(Source data)
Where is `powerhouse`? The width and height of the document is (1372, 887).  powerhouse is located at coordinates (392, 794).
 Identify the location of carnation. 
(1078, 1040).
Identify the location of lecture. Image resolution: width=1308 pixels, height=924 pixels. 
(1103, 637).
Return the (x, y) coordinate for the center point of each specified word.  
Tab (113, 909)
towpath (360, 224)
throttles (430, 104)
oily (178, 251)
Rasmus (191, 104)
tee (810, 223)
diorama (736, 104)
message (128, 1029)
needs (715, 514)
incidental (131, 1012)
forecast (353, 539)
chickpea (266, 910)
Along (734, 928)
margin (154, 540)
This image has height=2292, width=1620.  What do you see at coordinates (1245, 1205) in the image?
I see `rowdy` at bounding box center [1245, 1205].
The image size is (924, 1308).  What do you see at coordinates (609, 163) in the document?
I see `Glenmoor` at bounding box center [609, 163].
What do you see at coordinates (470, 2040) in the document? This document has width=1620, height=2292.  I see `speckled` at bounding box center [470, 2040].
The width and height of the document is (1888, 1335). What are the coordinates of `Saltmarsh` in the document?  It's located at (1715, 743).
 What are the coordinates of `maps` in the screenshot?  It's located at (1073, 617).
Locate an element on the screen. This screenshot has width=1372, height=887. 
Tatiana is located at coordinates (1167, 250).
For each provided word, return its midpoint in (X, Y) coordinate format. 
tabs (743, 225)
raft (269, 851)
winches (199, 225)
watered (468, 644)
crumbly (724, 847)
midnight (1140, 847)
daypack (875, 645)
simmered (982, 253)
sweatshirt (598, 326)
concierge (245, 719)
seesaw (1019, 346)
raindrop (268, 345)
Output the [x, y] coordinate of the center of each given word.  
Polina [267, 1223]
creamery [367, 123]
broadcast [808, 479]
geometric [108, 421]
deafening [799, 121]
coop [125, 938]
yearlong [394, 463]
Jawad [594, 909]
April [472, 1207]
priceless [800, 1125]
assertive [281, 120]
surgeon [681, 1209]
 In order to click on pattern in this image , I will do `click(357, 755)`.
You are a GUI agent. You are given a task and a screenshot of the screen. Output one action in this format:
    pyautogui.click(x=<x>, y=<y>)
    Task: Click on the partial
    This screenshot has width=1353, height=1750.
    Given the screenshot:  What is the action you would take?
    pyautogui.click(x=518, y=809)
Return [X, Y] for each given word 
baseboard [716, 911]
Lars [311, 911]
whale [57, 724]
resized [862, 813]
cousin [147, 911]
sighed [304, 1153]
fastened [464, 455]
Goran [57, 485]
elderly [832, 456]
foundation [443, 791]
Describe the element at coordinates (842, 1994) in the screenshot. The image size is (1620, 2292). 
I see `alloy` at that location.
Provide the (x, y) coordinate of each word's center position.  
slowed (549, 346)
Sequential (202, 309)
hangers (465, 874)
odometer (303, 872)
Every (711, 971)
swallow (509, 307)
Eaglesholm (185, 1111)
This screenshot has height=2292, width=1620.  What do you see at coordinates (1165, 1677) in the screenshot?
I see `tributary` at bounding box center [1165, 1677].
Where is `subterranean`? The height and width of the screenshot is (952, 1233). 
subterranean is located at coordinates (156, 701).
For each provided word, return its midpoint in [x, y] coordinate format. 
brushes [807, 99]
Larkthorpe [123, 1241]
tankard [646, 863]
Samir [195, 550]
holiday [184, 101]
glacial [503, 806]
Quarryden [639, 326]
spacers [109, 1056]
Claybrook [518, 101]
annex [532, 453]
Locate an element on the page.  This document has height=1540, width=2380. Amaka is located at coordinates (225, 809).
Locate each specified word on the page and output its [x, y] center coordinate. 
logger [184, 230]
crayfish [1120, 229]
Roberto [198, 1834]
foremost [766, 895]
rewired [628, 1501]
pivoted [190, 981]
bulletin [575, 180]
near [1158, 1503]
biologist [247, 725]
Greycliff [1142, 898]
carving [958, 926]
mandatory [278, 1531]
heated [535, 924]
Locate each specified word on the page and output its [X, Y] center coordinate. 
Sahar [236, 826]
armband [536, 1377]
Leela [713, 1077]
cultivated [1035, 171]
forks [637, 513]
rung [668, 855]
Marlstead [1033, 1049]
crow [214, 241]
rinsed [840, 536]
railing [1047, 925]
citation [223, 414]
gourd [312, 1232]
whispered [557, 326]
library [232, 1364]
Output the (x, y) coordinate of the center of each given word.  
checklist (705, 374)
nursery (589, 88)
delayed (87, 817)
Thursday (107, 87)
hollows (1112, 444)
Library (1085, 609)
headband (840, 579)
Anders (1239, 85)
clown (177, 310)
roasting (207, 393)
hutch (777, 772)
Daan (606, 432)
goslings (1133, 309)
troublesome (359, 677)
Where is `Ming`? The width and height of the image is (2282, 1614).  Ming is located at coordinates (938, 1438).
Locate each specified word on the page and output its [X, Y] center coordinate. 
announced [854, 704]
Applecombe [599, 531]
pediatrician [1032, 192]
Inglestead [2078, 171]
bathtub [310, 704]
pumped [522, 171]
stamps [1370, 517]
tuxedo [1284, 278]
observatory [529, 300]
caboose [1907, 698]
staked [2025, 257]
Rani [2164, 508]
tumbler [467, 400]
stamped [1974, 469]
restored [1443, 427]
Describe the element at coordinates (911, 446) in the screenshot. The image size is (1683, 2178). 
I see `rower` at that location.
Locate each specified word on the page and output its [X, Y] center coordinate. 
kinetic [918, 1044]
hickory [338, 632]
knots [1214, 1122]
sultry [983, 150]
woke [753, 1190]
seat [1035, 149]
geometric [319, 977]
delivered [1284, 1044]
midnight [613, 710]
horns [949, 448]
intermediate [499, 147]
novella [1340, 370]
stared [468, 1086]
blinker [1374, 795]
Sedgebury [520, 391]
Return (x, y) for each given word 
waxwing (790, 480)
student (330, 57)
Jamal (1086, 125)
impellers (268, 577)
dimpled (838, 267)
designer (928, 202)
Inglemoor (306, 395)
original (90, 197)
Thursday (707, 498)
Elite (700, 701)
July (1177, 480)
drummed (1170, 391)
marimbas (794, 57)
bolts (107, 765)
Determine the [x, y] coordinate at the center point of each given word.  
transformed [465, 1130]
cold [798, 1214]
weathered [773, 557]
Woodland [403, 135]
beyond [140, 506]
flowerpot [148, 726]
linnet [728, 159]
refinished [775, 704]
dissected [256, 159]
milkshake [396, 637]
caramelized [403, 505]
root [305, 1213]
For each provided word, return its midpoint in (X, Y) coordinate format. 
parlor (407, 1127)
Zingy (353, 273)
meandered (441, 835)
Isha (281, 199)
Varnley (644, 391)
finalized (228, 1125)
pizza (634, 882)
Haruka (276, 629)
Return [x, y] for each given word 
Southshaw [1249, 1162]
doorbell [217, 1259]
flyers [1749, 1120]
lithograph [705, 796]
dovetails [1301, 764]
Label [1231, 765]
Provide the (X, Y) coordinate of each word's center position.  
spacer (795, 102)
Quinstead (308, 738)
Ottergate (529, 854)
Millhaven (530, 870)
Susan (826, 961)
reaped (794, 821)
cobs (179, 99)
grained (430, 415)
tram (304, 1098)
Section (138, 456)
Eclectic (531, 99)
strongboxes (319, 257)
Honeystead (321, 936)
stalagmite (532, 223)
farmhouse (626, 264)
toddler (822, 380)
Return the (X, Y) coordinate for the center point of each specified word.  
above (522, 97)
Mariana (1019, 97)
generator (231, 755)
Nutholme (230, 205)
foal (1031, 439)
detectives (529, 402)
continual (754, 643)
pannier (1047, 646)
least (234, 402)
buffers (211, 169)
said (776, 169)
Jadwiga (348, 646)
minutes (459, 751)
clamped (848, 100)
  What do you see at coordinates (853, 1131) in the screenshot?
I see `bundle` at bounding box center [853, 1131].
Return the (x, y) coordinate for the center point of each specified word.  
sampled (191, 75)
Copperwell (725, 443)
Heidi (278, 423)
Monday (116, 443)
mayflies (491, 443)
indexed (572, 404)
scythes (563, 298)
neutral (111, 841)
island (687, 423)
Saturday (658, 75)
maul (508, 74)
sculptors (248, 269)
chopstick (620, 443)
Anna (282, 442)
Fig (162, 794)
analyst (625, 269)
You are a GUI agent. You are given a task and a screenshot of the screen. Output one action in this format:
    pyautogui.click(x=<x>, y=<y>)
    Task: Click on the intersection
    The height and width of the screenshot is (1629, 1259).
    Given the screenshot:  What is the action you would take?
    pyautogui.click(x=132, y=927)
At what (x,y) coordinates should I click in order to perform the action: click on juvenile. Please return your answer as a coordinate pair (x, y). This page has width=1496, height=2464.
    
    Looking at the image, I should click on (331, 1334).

Instructions to follow
Copy the lines above character for character, from the line containing "flyers [1749, 1120]" through the line containing "toddler (822, 380)", both included.

Solution for this task
flyers [1749, 1120]
lithograph [705, 796]
dovetails [1301, 764]
Label [1231, 765]
Provide the (X, Y) coordinate of each word's center position.  
spacer (795, 102)
Quinstead (308, 738)
Ottergate (529, 854)
Millhaven (530, 870)
Susan (826, 961)
reaped (794, 821)
cobs (179, 99)
grained (430, 415)
tram (304, 1098)
Section (138, 456)
Eclectic (531, 99)
strongboxes (319, 257)
Honeystead (321, 936)
stalagmite (532, 223)
farmhouse (626, 264)
toddler (822, 380)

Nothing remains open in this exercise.